In the data below, find the line containing "R7: 2k (+9V, LED) -> 470 (+9V, LED)", then set down that line and every later line up to and including the line containing "IC103 pin OUT: +12V -> ADJ", exactly.

[Start of section]

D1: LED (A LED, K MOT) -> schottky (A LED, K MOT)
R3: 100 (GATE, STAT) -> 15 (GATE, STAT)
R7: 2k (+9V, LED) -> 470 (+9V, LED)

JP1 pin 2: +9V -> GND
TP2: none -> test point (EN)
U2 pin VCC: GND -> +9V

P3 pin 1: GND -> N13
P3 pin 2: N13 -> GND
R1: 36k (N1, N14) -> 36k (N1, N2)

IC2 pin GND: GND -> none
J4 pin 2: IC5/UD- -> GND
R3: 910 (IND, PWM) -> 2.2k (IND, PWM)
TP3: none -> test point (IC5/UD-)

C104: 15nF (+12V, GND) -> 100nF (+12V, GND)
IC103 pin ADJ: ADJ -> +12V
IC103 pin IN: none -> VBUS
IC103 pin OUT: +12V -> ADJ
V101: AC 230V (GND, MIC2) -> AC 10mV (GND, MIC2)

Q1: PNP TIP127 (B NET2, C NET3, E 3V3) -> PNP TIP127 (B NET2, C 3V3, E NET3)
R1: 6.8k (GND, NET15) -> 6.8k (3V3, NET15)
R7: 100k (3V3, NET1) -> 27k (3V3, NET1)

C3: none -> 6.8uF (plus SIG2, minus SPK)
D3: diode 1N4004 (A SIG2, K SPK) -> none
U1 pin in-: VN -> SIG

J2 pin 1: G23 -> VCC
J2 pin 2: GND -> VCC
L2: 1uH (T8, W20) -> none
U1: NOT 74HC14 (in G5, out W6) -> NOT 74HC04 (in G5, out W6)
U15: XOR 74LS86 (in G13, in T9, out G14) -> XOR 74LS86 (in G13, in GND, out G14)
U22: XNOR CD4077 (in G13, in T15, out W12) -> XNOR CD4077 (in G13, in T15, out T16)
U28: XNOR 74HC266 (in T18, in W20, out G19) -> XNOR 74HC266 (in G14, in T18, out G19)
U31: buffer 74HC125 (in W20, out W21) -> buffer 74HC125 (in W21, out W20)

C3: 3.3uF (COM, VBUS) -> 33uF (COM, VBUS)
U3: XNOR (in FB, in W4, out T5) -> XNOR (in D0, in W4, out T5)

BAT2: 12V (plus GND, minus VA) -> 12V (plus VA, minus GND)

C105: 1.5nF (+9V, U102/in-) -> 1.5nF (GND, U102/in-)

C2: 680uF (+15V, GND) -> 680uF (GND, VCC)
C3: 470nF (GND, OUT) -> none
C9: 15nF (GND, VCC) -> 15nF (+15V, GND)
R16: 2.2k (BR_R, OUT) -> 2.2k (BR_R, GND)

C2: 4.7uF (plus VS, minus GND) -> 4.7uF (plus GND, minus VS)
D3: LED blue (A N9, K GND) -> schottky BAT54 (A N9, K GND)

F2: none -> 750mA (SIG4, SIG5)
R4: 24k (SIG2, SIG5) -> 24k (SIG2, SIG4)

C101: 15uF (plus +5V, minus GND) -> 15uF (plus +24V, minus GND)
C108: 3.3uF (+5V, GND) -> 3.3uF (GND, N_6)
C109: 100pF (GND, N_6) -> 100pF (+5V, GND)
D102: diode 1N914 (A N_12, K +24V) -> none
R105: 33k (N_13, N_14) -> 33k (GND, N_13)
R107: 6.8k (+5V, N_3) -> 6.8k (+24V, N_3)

[End of section]

## Reply
R7: 2k (+9V, LED) -> 470 (+9V, LED)

JP1 pin 2: +9V -> GND
TP2: none -> test point (EN)
U2 pin VCC: GND -> +9V

P3 pin 1: GND -> N13
P3 pin 2: N13 -> GND
R1: 36k (N1, N14) -> 36k (N1, N2)

IC2 pin GND: GND -> none
J4 pin 2: IC5/UD- -> GND
R3: 910 (IND, PWM) -> 2.2k (IND, PWM)
TP3: none -> test point (IC5/UD-)

C104: 15nF (+12V, GND) -> 100nF (+12V, GND)
IC103 pin ADJ: ADJ -> +12V
IC103 pin IN: none -> VBUS
IC103 pin OUT: +12V -> ADJ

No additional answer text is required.